- [Activity]:
For the data below, restate word for word only the lines from the line containing "none -> brown tile A3:B4 level 1" through the line containing "white tile J1", both ends included.

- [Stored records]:

------------------------------------------------------------------------

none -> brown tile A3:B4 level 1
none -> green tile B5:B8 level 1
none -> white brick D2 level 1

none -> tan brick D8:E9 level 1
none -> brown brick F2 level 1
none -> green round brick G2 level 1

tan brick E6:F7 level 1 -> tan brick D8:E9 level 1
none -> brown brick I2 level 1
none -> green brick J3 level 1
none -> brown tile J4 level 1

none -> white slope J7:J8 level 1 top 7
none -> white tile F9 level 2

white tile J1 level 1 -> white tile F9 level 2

------------------------------------------------------------------------

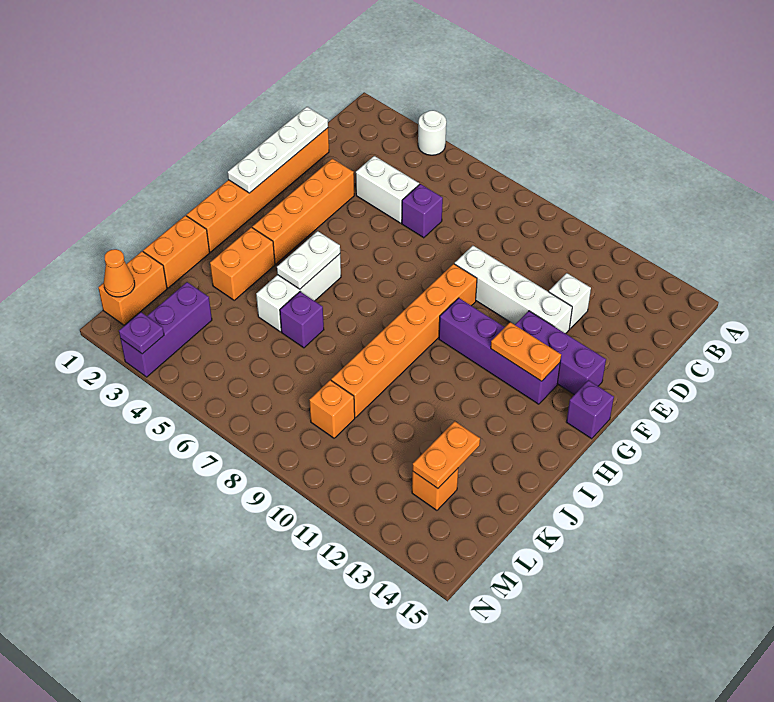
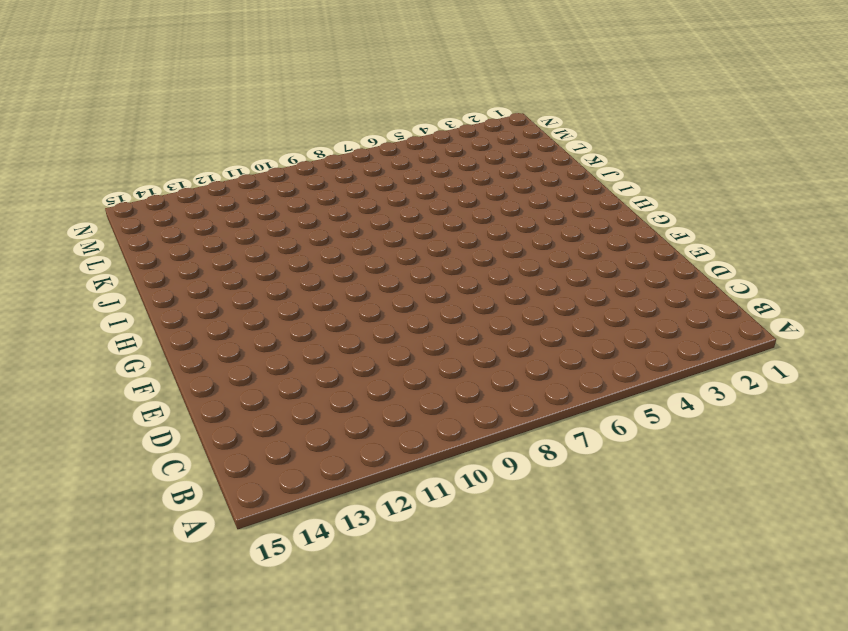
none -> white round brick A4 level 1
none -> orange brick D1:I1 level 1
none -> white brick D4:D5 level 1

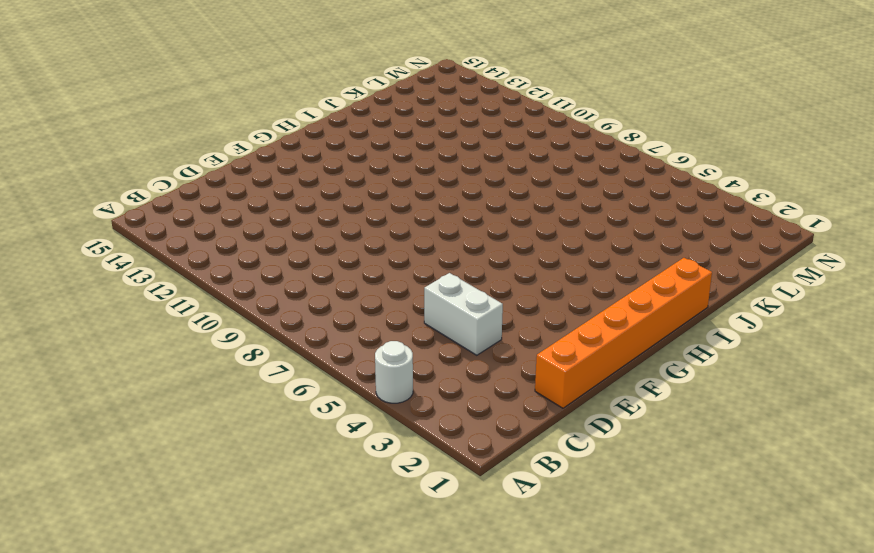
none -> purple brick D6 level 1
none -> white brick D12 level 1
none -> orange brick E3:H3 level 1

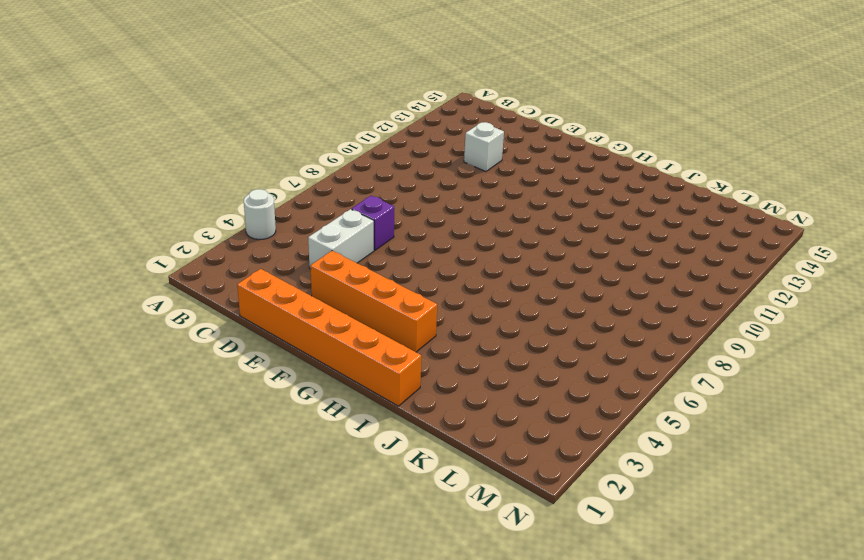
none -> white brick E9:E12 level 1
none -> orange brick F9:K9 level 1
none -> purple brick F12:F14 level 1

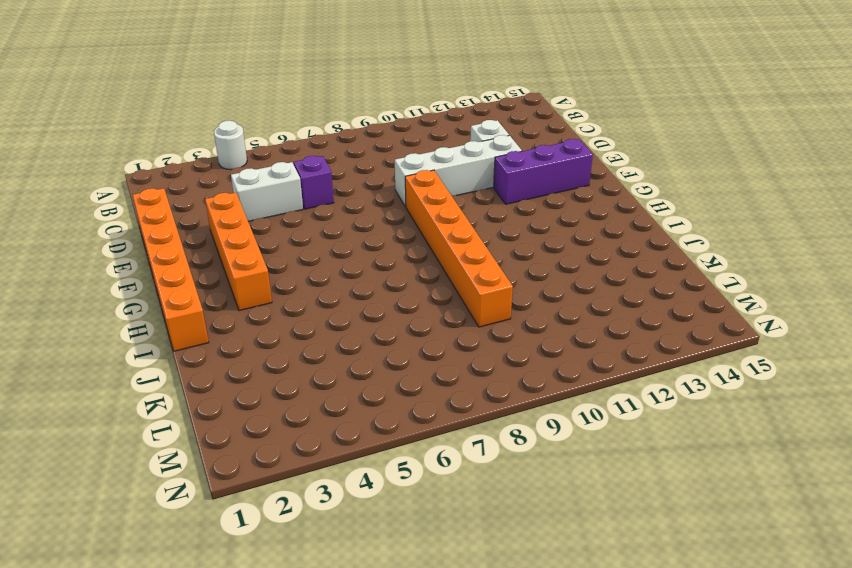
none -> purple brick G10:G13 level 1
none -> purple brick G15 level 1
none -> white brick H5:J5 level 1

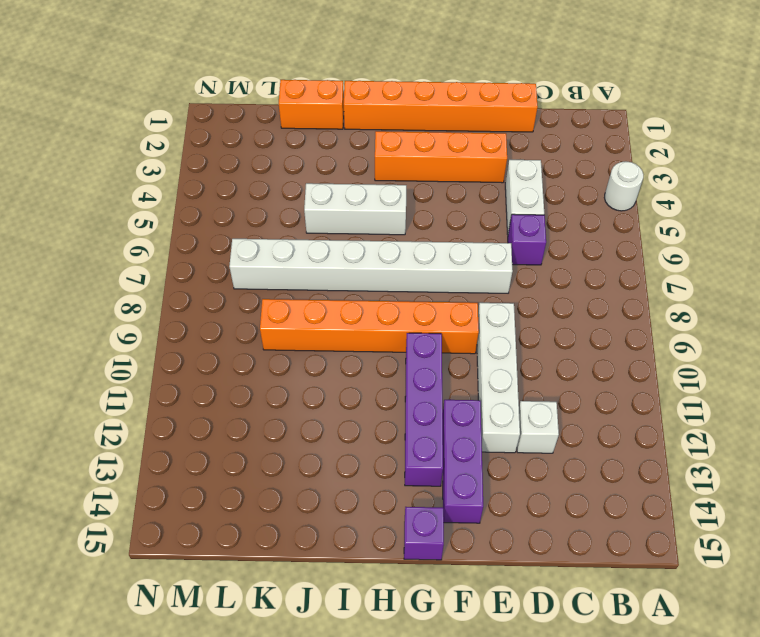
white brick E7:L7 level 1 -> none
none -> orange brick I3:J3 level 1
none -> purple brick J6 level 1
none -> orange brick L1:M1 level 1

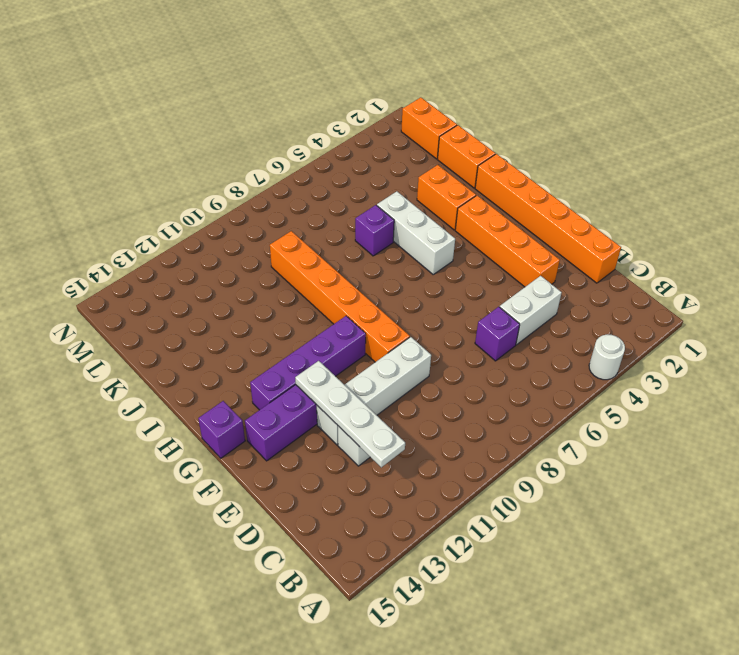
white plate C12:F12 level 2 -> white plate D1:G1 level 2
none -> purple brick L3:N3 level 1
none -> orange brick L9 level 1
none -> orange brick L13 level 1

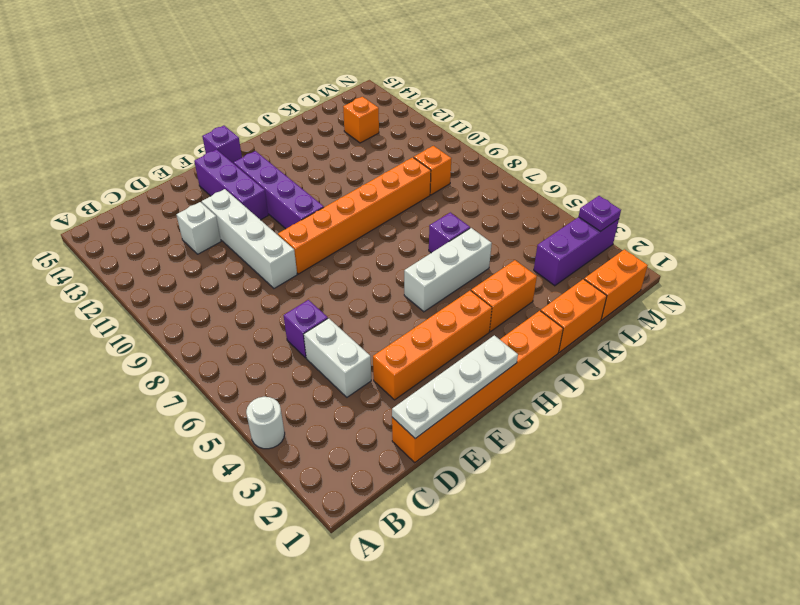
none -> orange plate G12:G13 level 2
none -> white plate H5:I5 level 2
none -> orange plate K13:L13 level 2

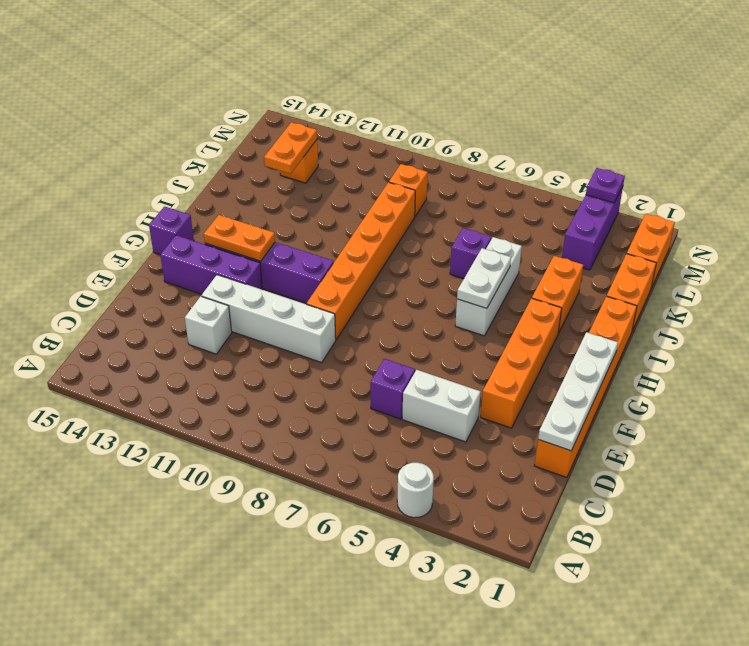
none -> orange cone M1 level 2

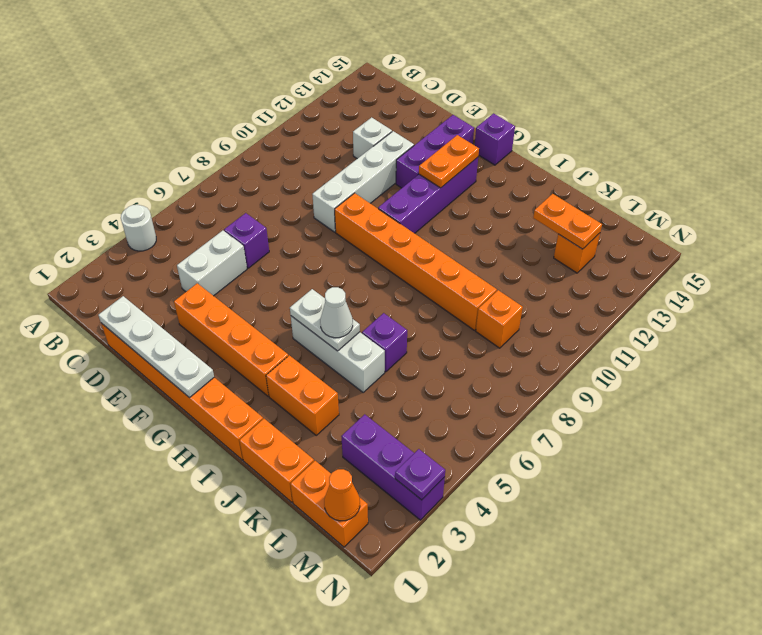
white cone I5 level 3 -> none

------------------------------------------------------------------------

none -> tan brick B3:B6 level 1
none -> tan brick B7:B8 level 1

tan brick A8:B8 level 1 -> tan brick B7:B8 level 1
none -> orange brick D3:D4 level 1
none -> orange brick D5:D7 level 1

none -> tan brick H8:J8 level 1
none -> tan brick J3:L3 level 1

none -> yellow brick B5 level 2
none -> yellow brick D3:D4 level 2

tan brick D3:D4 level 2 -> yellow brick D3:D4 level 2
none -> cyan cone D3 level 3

------------------------------------------------------------------------

- [Answer area]:
none -> brown tile A3:B4 level 1
none -> green tile B5:B8 level 1
none -> white brick D2 level 1

none -> tan brick D8:E9 level 1
none -> brown brick F2 level 1
none -> green round brick G2 level 1

tan brick E6:F7 level 1 -> tan brick D8:E9 level 1
none -> brown brick I2 level 1
none -> green brick J3 level 1
none -> brown tile J4 level 1

none -> white slope J7:J8 level 1 top 7
none -> white tile F9 level 2

white tile J1 level 1 -> white tile F9 level 2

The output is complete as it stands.